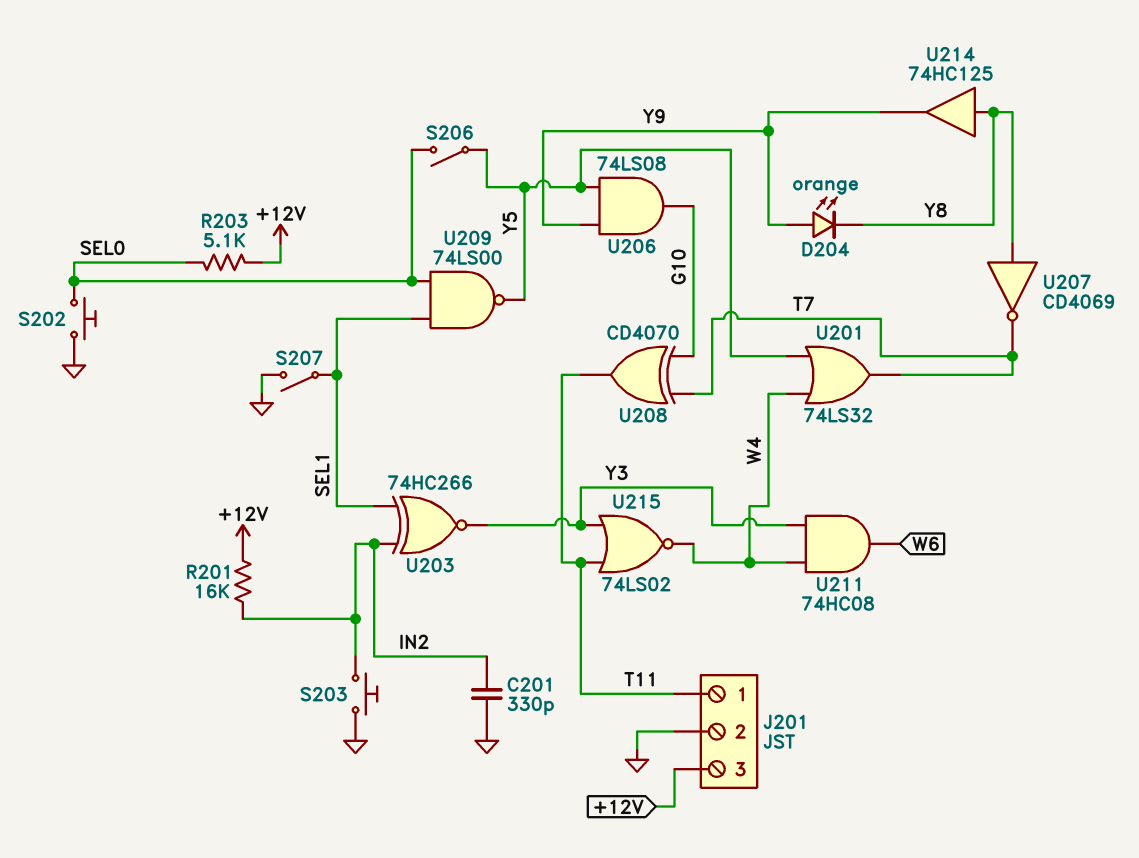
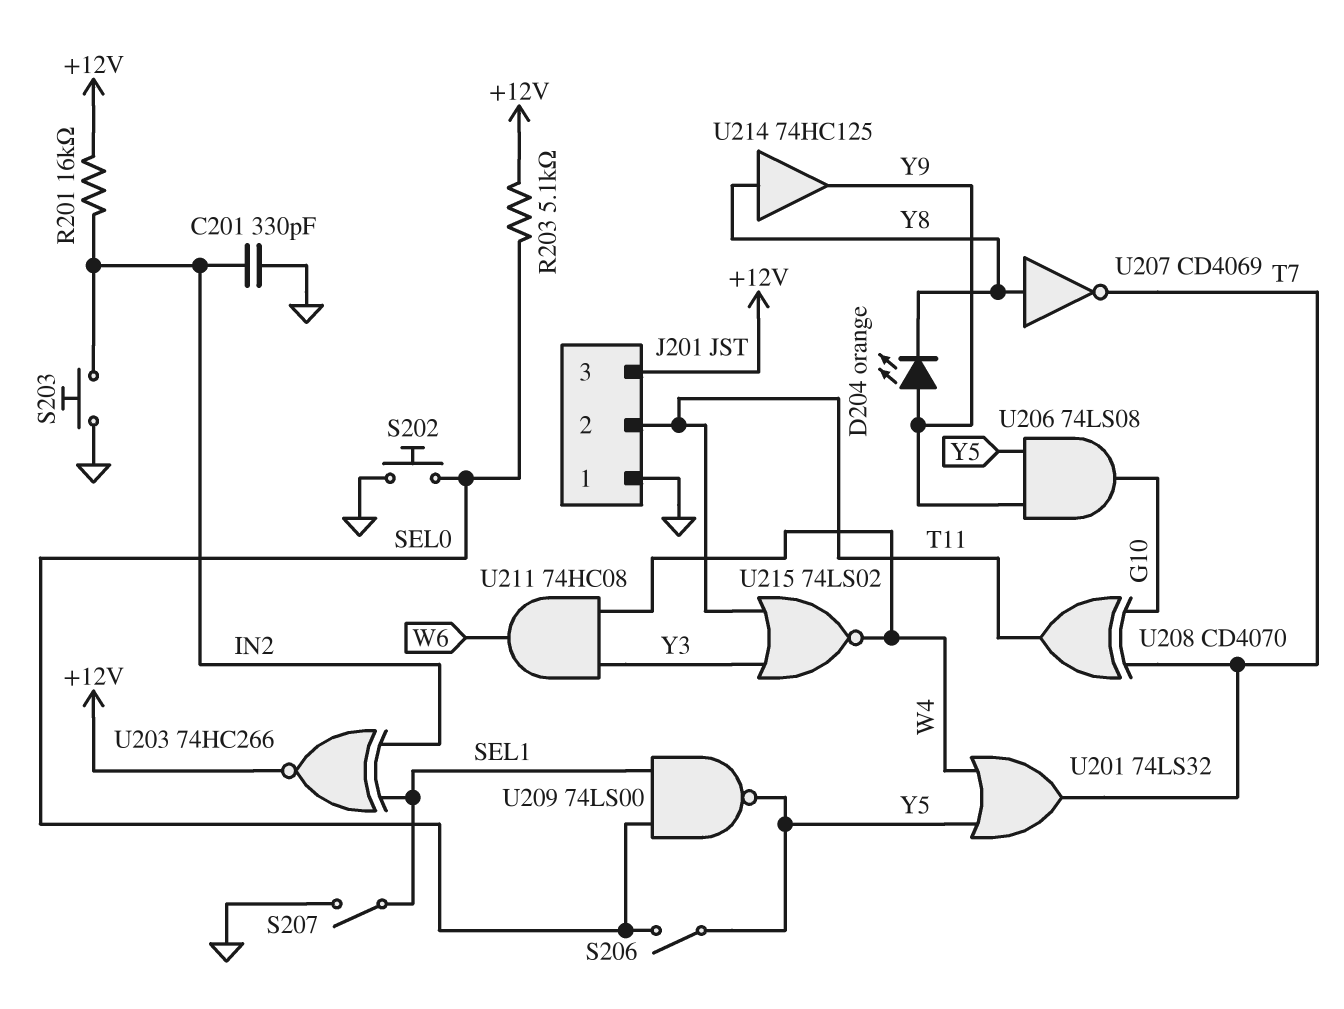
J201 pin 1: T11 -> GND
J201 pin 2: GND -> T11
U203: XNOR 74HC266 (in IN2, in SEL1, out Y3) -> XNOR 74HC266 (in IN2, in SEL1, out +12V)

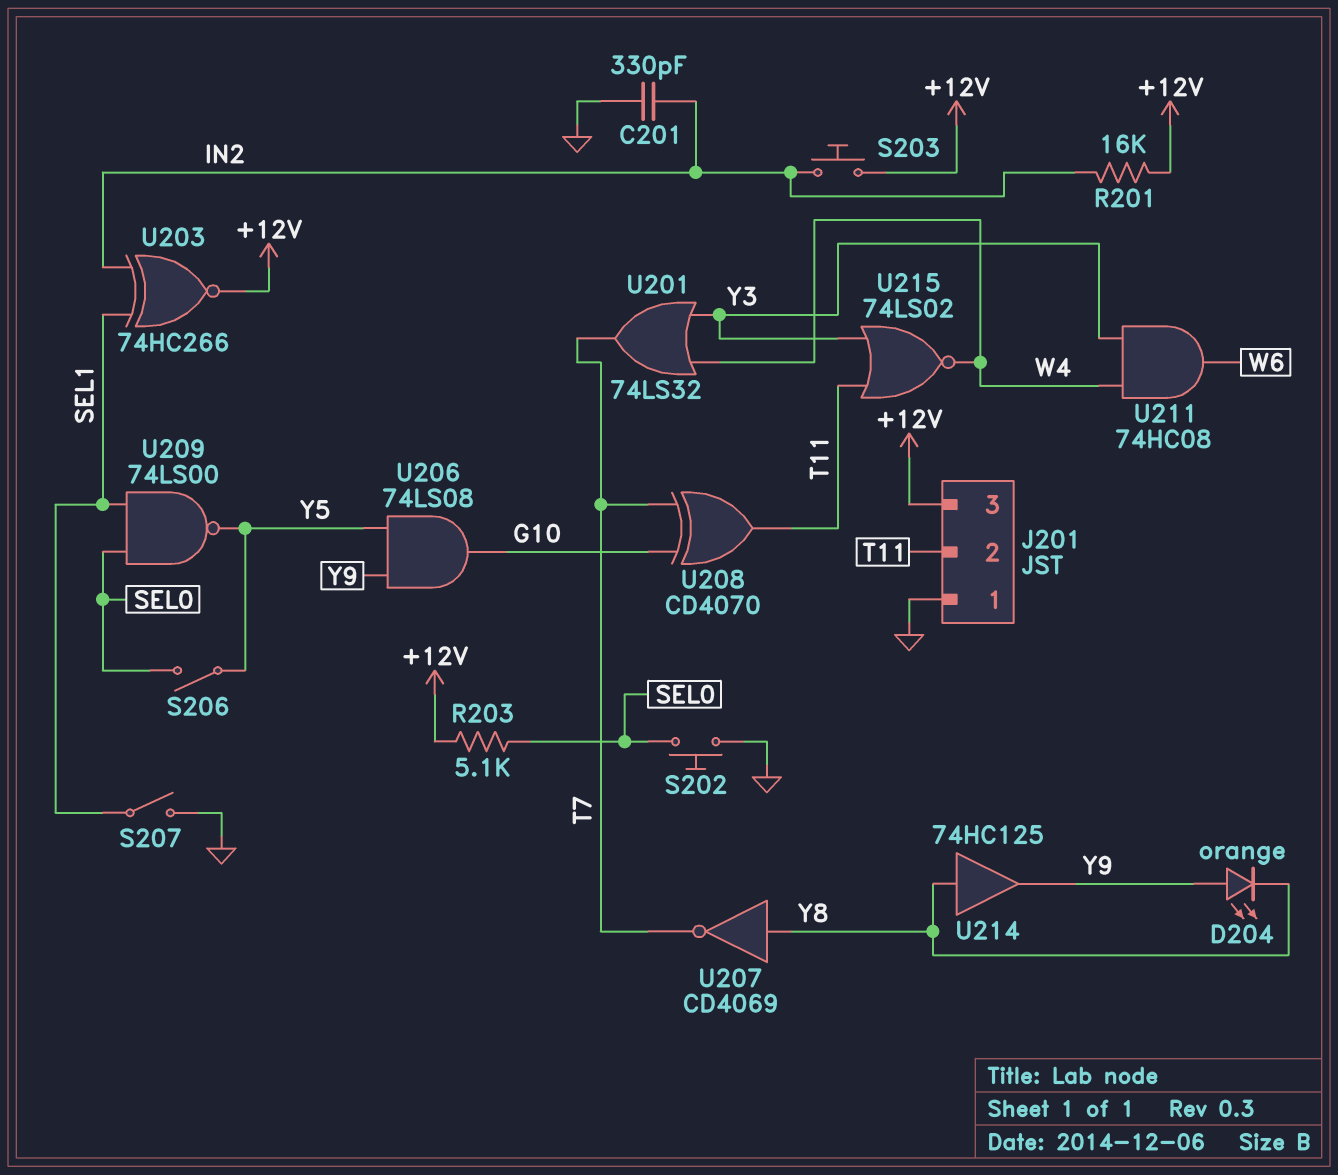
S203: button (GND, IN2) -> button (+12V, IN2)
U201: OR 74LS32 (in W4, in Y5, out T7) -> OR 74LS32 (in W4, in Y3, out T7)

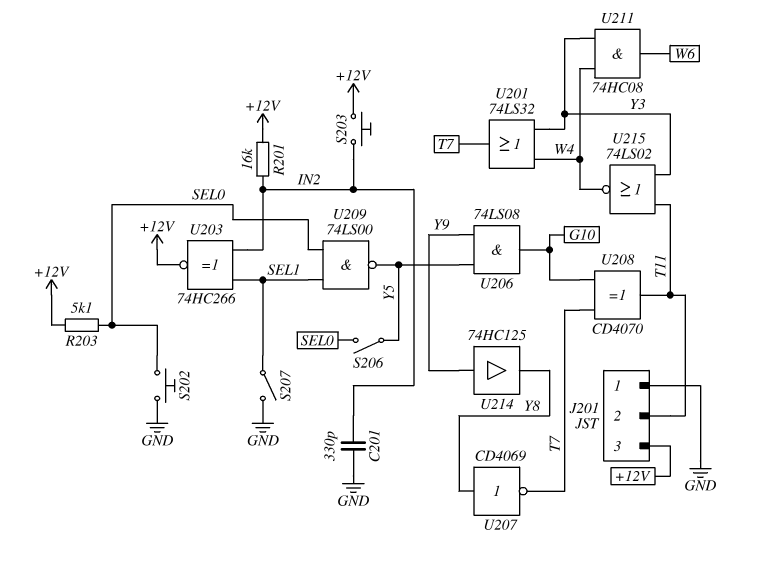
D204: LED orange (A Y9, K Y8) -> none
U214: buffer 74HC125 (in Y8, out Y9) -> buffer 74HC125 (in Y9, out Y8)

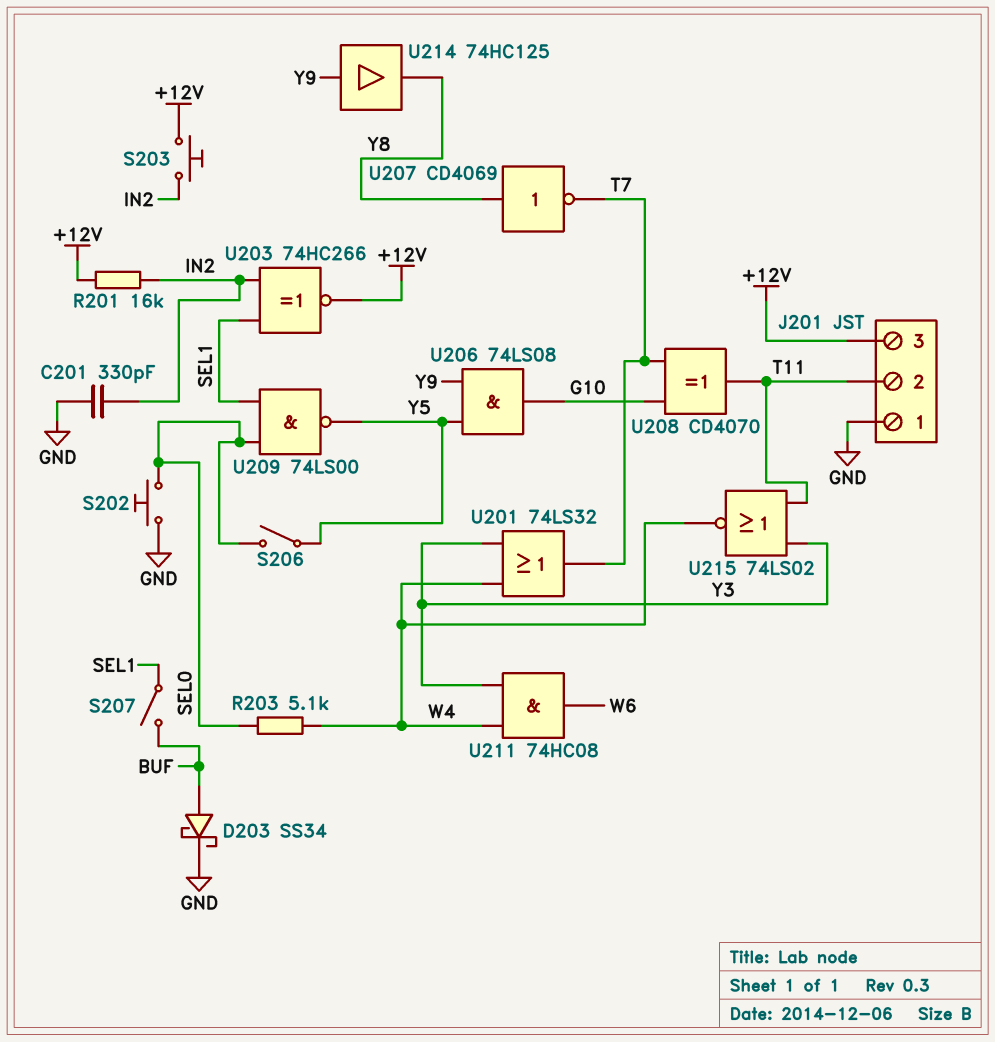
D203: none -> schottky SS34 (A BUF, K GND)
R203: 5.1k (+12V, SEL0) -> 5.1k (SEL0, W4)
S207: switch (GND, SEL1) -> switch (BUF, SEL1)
━━━━━━━━
- [WHAT YOU ARE ASKED TO DO] Give the data above again in full and unchanged, skipping the pictures.

- [SOLUTION TO THIS TASK]
J201 pin 1: T11 -> GND
J201 pin 2: GND -> T11
U203: XNOR 74HC266 (in IN2, in SEL1, out Y3) -> XNOR 74HC266 (in IN2, in SEL1, out +12V)

S203: button (GND, IN2) -> button (+12V, IN2)
U201: OR 74LS32 (in W4, in Y5, out T7) -> OR 74LS32 (in W4, in Y3, out T7)

D204: LED orange (A Y9, K Y8) -> none
U214: buffer 74HC125 (in Y8, out Y9) -> buffer 74HC125 (in Y9, out Y8)

D203: none -> schottky SS34 (A BUF, K GND)
R203: 5.1k (+12V, SEL0) -> 5.1k (SEL0, W4)
S207: switch (GND, SEL1) -> switch (BUF, SEL1)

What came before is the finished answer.